Dataset entries:
'''
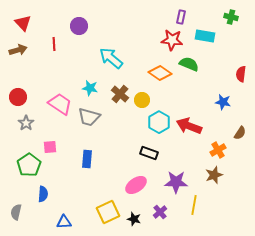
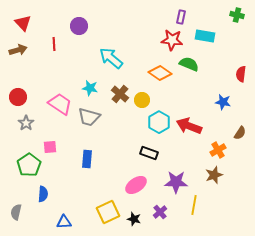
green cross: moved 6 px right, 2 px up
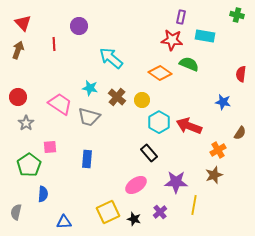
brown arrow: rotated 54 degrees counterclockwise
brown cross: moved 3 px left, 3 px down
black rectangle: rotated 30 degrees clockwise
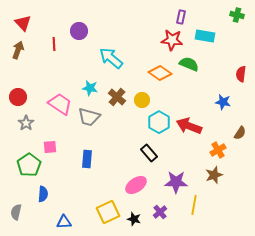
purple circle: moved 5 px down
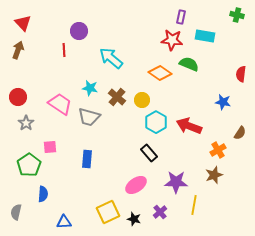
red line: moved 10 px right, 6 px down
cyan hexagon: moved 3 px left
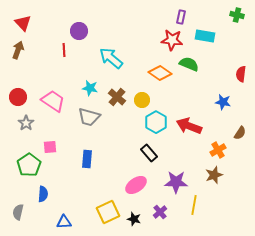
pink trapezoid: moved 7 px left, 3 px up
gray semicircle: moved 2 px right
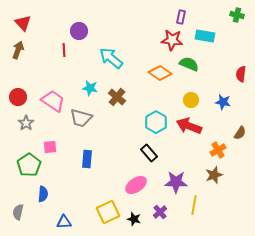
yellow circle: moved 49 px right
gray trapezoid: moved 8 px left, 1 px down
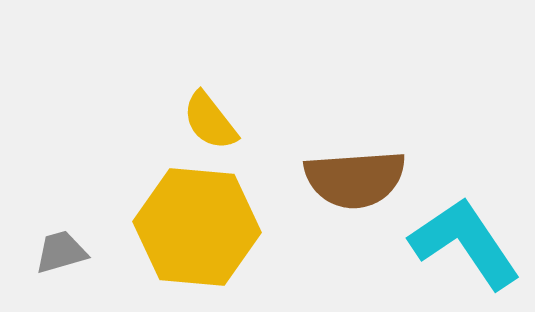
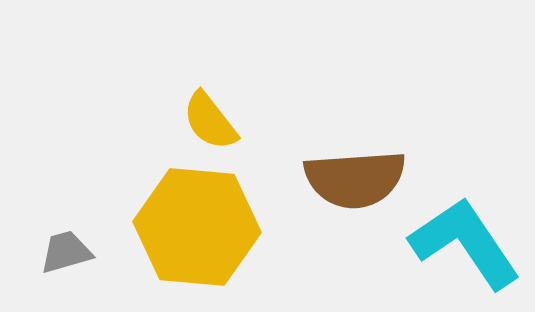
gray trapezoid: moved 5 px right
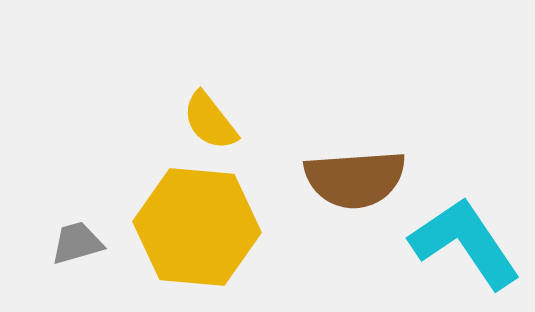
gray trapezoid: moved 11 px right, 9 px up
'''
Directions:
Rewrite the entries above with "gray trapezoid" swapped for "silver trapezoid" and everything else left as is. Omit the pictures from your answer.

Finished task:
green cross: moved 6 px right, 2 px up
brown arrow: rotated 54 degrees counterclockwise
brown cross: moved 3 px left, 3 px down
black rectangle: rotated 30 degrees clockwise
purple circle: moved 5 px down
red line: moved 10 px right, 6 px down
cyan hexagon: moved 3 px left
pink trapezoid: moved 7 px left, 3 px up
gray semicircle: moved 2 px right
yellow circle: moved 49 px right
silver trapezoid: moved 8 px left, 1 px down
silver trapezoid: moved 5 px right
silver trapezoid: moved 11 px right, 9 px up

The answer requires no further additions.